▸ AIM: Duplicate the entries from the line containing "Between point (611, 248)" to the line containing "The point (611, 298) is behind.", keeping both of those lines and reproducing every line in between without any change.

▸ DATA EXCERPTS:
————————

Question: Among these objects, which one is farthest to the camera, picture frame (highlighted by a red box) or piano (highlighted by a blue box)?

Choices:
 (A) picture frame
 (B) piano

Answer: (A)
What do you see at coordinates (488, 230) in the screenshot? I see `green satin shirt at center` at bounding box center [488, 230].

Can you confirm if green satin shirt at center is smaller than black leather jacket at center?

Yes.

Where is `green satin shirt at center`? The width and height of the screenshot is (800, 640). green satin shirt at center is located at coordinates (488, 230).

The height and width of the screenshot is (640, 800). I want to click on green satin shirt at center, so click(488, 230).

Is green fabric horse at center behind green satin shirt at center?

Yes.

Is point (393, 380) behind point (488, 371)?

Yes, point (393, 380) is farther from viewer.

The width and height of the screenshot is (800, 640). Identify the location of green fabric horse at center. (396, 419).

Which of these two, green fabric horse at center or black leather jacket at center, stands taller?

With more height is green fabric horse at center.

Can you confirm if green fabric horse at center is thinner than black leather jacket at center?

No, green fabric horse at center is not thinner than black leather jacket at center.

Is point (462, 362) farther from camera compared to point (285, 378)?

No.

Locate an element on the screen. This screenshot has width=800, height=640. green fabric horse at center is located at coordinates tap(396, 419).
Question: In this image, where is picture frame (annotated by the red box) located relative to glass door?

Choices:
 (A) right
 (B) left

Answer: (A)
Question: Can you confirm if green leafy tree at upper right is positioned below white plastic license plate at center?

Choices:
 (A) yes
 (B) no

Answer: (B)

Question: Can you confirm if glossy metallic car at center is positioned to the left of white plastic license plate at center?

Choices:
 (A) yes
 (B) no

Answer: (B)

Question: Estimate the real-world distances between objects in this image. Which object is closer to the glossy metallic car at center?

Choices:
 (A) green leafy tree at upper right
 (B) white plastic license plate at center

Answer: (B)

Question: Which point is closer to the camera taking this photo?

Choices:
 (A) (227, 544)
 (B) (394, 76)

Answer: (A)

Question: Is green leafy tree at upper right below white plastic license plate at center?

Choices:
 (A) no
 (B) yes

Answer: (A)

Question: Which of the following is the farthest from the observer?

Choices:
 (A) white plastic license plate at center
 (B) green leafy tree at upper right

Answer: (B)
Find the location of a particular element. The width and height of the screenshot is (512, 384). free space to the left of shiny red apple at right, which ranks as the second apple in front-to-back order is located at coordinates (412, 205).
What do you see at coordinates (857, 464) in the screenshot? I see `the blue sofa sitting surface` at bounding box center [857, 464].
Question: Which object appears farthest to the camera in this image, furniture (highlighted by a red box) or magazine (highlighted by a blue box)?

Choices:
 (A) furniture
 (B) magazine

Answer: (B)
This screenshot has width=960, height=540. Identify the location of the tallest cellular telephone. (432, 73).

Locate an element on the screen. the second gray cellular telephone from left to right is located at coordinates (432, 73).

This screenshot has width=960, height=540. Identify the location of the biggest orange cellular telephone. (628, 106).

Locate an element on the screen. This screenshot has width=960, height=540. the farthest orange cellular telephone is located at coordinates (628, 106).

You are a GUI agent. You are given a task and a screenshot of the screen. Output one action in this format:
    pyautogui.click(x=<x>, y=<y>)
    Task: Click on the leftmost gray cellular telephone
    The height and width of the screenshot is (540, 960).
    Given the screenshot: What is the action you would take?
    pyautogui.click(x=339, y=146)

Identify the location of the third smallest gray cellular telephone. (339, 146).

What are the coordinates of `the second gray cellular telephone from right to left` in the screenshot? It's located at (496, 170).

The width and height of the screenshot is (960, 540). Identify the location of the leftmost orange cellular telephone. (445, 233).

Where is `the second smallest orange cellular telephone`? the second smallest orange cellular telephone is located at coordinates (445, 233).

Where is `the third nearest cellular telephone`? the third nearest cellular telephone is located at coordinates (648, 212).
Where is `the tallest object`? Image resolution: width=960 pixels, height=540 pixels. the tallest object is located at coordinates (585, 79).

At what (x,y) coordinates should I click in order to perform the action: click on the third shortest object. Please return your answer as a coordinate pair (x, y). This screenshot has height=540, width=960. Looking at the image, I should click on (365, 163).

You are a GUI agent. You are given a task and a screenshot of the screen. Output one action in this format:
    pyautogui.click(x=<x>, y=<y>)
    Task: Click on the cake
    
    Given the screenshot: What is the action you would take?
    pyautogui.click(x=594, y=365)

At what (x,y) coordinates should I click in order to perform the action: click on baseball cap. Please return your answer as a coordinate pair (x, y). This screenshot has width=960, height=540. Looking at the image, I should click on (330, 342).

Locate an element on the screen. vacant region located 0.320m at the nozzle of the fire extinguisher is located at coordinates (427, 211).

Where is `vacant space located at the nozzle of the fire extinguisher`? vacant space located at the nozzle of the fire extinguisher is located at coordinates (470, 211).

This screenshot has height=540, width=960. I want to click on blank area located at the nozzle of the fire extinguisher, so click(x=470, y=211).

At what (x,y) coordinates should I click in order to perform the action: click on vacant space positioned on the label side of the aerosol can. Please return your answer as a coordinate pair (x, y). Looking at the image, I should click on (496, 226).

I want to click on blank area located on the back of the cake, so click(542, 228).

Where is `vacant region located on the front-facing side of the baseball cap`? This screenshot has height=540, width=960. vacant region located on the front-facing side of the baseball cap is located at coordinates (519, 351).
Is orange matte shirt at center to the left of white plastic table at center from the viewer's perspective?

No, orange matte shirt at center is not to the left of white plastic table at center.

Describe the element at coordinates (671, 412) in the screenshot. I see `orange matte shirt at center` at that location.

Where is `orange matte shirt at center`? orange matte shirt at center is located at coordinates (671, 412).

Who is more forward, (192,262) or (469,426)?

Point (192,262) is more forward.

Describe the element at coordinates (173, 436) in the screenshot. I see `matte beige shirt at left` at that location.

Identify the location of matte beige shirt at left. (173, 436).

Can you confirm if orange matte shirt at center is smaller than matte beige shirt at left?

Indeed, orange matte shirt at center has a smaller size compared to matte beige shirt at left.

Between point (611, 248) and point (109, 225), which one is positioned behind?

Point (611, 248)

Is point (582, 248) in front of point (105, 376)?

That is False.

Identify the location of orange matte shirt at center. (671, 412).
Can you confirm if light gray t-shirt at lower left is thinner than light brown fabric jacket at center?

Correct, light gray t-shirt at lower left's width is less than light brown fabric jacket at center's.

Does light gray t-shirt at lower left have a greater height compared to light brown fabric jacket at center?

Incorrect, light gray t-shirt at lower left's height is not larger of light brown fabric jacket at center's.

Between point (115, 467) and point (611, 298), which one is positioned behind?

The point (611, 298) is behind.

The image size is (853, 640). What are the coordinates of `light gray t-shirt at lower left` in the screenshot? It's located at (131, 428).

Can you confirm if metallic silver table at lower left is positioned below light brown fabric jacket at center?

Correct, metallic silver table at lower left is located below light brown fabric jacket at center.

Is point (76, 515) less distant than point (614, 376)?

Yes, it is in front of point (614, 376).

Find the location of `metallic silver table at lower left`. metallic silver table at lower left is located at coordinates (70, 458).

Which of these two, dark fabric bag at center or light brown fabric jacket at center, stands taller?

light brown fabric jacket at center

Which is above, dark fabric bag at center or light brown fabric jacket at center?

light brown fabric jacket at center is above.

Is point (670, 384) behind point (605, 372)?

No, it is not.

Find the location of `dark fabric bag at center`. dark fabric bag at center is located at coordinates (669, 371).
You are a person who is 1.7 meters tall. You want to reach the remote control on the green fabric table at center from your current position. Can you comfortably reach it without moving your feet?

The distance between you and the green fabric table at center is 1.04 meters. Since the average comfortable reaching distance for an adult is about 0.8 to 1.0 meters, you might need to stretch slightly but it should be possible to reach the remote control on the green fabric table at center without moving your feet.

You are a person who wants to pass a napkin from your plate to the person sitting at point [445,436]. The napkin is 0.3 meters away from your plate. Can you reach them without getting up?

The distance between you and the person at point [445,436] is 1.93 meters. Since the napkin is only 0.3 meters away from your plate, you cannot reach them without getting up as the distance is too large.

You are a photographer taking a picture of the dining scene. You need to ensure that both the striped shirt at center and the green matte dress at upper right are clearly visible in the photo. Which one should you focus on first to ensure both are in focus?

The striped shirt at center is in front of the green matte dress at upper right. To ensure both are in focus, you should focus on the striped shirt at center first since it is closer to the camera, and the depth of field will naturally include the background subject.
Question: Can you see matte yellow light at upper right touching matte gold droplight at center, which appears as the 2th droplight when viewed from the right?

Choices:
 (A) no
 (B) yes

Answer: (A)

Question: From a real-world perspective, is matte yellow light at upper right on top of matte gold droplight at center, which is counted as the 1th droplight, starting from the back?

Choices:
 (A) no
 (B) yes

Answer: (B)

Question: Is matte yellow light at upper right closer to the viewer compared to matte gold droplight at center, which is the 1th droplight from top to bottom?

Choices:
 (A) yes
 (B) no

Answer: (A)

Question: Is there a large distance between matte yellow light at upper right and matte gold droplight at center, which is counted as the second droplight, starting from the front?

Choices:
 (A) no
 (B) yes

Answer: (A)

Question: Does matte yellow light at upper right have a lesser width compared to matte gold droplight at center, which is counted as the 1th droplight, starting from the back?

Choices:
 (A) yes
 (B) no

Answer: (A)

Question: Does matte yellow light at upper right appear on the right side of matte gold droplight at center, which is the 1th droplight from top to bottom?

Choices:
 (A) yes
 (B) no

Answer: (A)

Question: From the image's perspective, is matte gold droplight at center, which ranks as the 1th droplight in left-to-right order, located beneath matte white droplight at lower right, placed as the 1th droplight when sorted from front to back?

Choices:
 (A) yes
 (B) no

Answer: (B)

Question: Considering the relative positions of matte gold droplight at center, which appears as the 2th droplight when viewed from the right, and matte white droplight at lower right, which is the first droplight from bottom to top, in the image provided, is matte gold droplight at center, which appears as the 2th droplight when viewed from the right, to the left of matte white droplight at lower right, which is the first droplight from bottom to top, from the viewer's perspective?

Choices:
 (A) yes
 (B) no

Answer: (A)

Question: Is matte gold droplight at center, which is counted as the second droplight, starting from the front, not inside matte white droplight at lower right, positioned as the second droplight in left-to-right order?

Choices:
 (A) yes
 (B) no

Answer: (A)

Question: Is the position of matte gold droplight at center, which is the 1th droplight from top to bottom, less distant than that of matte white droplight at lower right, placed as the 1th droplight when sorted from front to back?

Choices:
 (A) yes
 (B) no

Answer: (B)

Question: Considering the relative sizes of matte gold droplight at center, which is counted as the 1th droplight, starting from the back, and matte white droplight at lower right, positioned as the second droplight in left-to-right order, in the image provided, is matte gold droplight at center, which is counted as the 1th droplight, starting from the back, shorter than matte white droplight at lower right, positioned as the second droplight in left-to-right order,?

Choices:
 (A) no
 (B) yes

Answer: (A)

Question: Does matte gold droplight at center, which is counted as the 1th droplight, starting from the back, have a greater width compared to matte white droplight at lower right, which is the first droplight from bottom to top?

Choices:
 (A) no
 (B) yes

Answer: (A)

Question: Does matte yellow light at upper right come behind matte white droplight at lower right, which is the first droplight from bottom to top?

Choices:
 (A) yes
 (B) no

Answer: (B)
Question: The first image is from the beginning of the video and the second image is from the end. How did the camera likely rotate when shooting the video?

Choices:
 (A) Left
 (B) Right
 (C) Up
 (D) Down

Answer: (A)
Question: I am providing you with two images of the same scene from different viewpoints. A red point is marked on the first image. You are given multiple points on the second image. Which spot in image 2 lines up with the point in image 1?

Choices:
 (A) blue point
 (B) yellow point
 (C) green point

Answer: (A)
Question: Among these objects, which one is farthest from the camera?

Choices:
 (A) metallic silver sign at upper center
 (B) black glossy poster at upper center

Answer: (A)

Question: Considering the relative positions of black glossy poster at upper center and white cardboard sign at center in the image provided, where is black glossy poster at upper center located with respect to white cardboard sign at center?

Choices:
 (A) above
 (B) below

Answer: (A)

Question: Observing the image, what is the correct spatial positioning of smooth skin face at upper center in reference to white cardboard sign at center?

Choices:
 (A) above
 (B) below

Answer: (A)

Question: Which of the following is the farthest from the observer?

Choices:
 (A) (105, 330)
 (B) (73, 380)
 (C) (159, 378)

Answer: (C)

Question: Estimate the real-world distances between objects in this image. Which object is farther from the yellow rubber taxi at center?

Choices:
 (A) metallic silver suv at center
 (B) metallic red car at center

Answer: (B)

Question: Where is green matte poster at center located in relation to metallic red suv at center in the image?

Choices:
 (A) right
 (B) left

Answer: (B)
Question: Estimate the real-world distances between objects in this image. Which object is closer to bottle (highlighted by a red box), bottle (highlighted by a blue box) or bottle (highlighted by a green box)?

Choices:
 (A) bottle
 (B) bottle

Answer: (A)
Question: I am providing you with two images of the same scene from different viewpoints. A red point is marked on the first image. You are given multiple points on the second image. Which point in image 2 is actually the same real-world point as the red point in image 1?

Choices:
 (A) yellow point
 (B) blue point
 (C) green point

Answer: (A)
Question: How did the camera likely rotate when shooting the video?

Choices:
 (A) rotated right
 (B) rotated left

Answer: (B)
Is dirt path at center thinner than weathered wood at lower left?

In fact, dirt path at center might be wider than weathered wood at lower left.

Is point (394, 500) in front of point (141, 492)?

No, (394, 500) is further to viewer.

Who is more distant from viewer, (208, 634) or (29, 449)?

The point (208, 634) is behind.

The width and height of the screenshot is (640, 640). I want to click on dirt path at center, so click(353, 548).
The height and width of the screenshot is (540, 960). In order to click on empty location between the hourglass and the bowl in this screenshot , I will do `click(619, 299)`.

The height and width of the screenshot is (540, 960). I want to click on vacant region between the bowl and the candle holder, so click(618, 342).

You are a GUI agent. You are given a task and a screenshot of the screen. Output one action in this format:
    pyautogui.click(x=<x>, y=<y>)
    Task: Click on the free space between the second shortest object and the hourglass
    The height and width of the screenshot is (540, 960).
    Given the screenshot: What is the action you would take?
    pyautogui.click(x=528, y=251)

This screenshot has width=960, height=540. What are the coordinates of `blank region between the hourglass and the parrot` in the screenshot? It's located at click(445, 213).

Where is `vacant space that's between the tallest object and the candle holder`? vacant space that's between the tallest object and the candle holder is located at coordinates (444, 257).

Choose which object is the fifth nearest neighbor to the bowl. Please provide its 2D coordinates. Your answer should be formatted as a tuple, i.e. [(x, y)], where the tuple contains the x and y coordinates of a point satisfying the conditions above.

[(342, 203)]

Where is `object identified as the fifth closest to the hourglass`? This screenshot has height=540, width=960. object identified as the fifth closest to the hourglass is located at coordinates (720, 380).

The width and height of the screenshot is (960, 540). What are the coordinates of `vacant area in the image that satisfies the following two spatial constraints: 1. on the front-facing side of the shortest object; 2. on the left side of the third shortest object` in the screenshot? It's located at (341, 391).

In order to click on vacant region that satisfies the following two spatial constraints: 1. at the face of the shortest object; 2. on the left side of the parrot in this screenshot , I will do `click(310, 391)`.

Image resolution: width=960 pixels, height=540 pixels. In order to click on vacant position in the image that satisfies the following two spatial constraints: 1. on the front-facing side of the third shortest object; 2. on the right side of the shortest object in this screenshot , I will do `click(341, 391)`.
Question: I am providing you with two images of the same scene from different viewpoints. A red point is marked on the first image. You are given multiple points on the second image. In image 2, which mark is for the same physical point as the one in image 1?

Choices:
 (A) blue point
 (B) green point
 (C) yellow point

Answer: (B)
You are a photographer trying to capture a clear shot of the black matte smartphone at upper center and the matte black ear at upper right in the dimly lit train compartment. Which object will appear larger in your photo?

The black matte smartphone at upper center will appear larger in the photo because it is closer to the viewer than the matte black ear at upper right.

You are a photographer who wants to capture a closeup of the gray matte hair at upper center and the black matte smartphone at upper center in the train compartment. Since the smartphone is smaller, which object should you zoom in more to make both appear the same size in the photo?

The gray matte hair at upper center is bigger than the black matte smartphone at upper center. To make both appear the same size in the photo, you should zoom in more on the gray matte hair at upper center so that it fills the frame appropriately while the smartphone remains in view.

————————

▸ COMPLETE ANSWER:
Between point (611, 248) and point (109, 225), which one is positioned behind?

Point (611, 248)

Is point (582, 248) in front of point (105, 376)?

That is False.

Identify the location of orange matte shirt at center. (671, 412).
Can you confirm if light gray t-shirt at lower left is thinner than light brown fabric jacket at center?

Correct, light gray t-shirt at lower left's width is less than light brown fabric jacket at center's.

Does light gray t-shirt at lower left have a greater height compared to light brown fabric jacket at center?

Incorrect, light gray t-shirt at lower left's height is not larger of light brown fabric jacket at center's.

Between point (115, 467) and point (611, 298), which one is positioned behind?

The point (611, 298) is behind.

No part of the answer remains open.